# Scene comparison data:
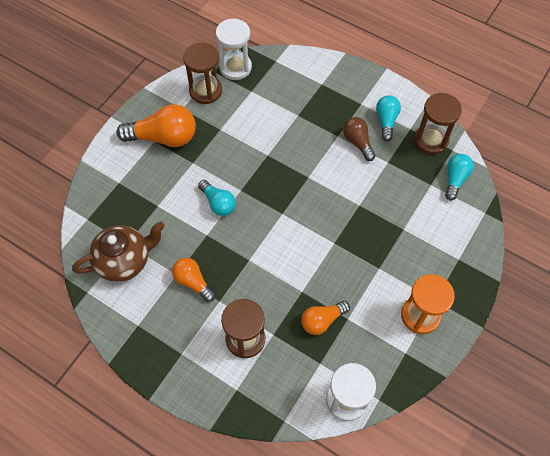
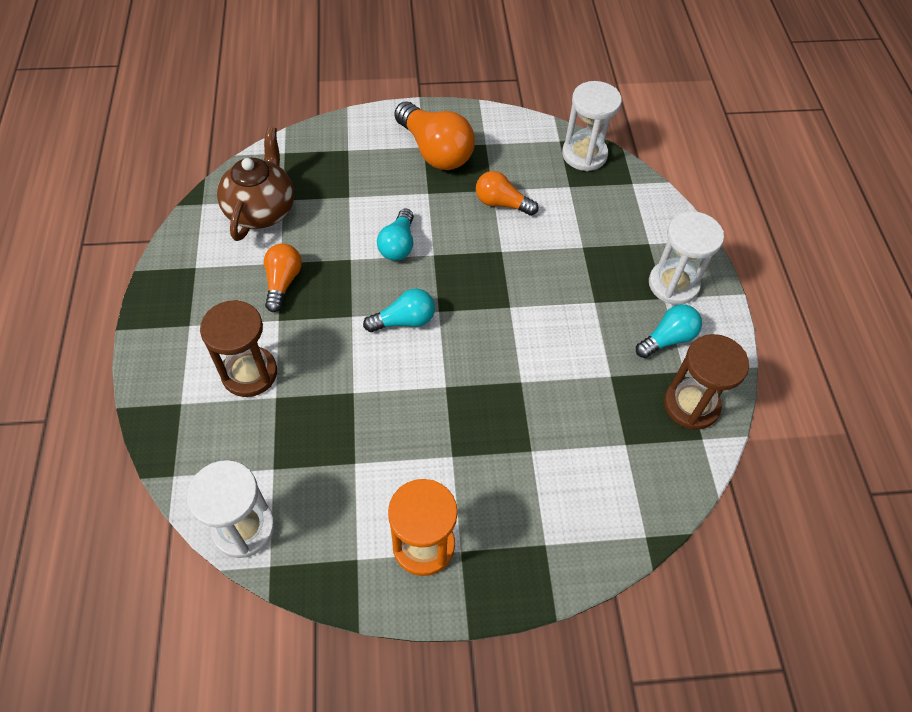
camera: 50 degrees right, 5 degrees down
brown teapot [72,221,165,282] -> brown teapot turned 105 degrees counterclockwise [217,126,294,241]
brown hourglass [183,43,222,104] -> none
orange light bulb [301,301,350,335] -> orange light bulb moved to [476,171,538,216]
brown light bulb [343,117,376,161] -> none
turquoise light bulb [445,154,474,200] -> turquoise light bulb moved to [363,289,435,332]
none -> white hourglass [649,211,724,305]

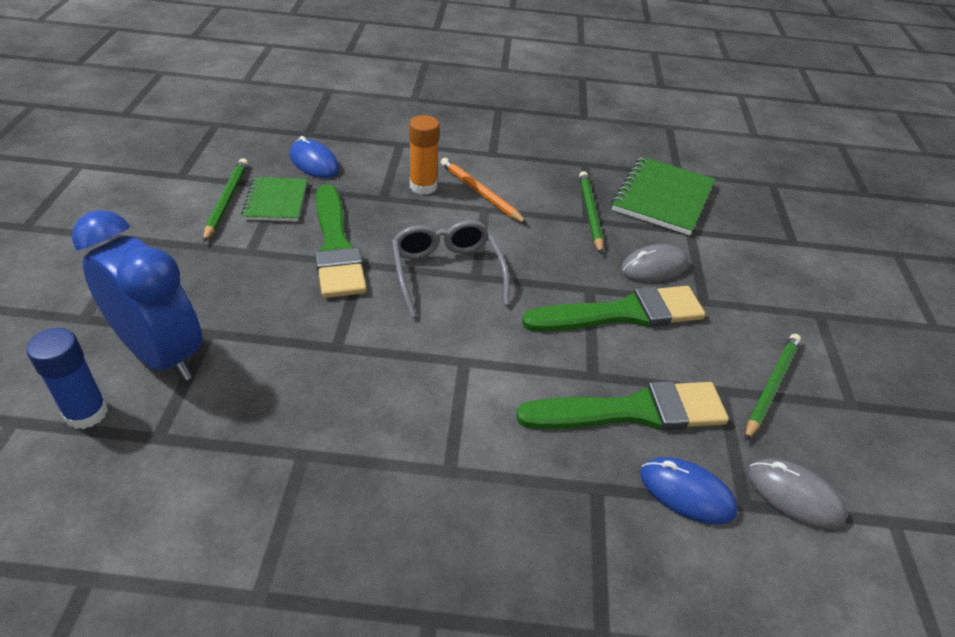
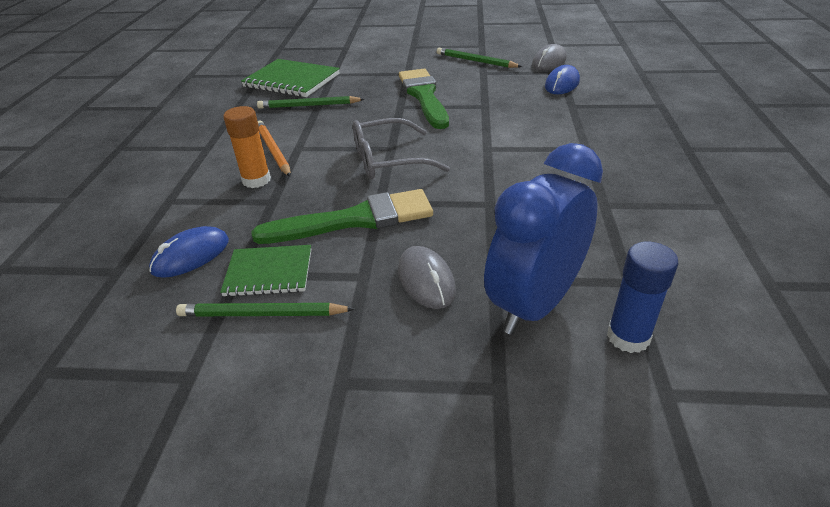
camera: 85 degrees left, 5 degrees down
orange pencil [441,158,527,224] -> orange pencil turned 105 degrees clockwise [258,121,291,177]
green brush [516,381,729,431] -> none
grey mouse [621,244,689,282] -> grey mouse moved to [398,246,456,309]

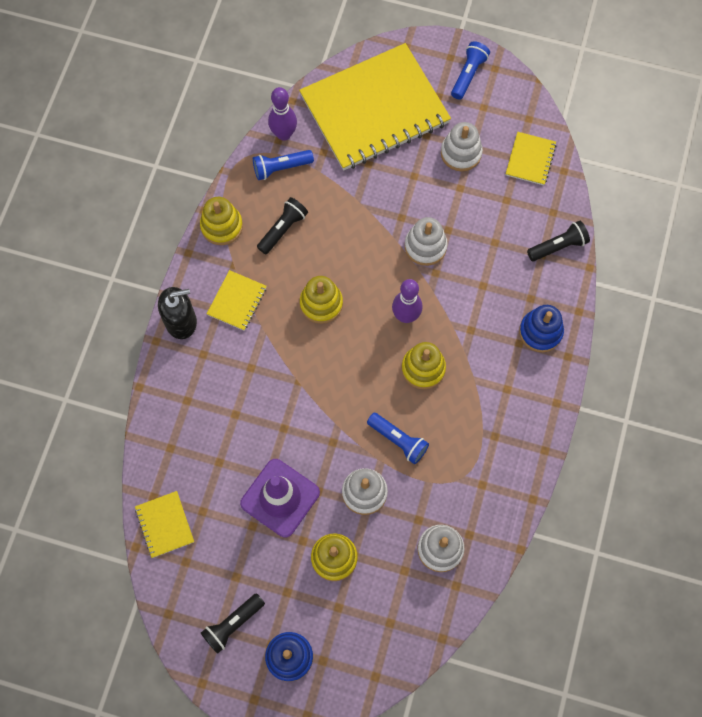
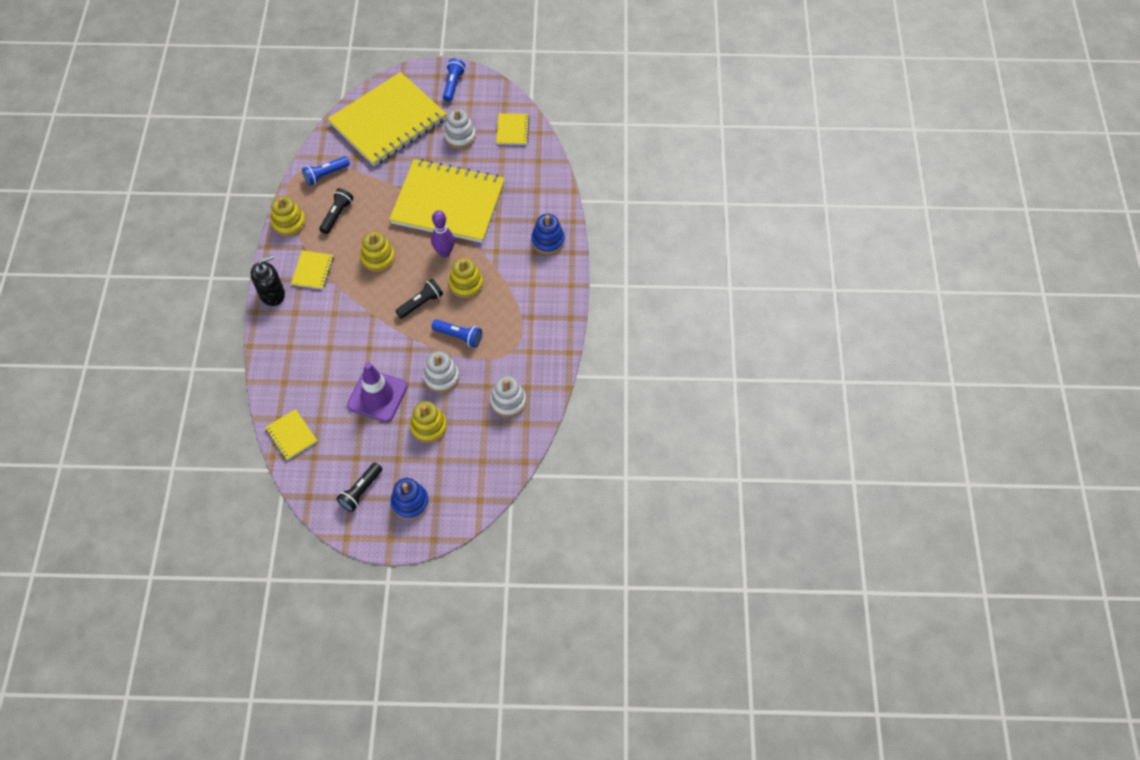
camera: 15 degrees left, 10 degrees down
purple bowling pin [268,87,297,141] -> none
white stacking toy [405,217,448,266] -> yellow notebook [389,159,505,243]
black flashlight [527,221,590,261] -> black flashlight moved to [395,279,443,319]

# Required work:
What is needed here is one number: how many lines of the entries hold the string "left".

# Reply to the task:
2